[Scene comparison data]

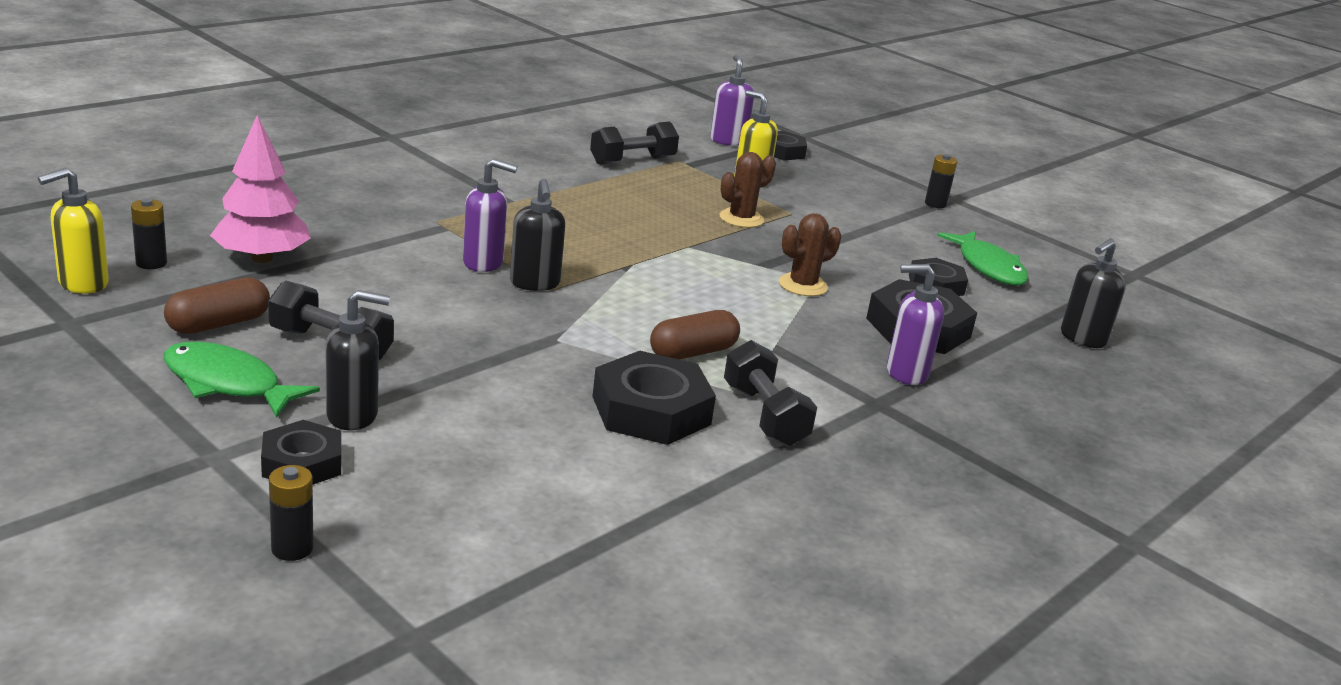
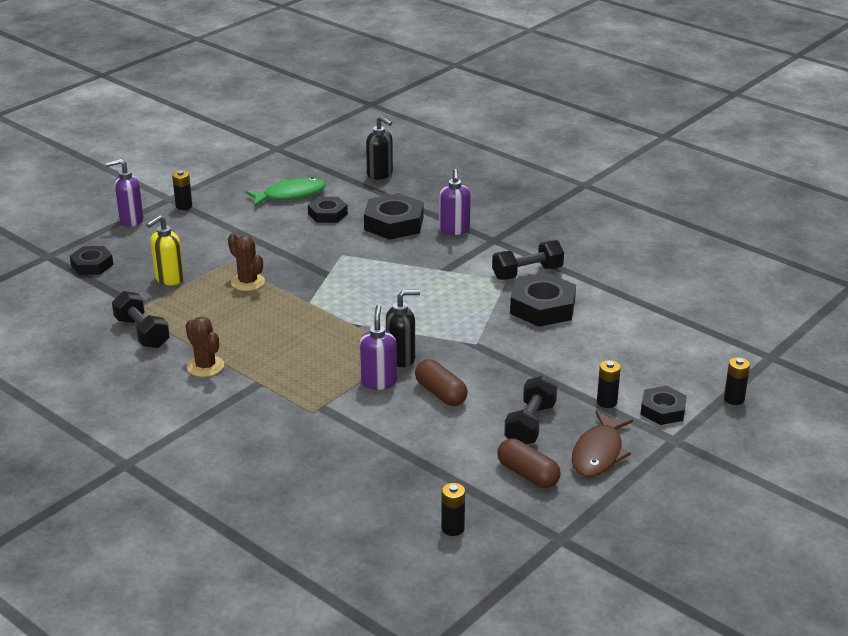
camera: 90 degrees left, 5 degrees up
(82, 284) = (502, 550): yellow soap dispenser -> none
(227, 383) = (598, 453): green fish -> brown fish
(262, 258) = (418, 479): pink tree -> none
(353, 416) = (606, 402): black soap dispenser -> black battery
(693, 352) = (467, 296): brown capsule -> brown capsule (440, 393)
(728, 141) = (74, 290): purple soap dispenser -> purple soap dispenser (130, 220)
(803, 285) = (352, 259): brown cactus -> brown cactus (205, 366)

To do
Once you find the line containing "(262, 258) = (418, 479): pink tree -> none", copy it and every line after it through the end of the records, exactly and nothing else.

Expected output
(262, 258) = (418, 479): pink tree -> none
(353, 416) = (606, 402): black soap dispenser -> black battery
(693, 352) = (467, 296): brown capsule -> brown capsule (440, 393)
(728, 141) = (74, 290): purple soap dispenser -> purple soap dispenser (130, 220)
(803, 285) = (352, 259): brown cactus -> brown cactus (205, 366)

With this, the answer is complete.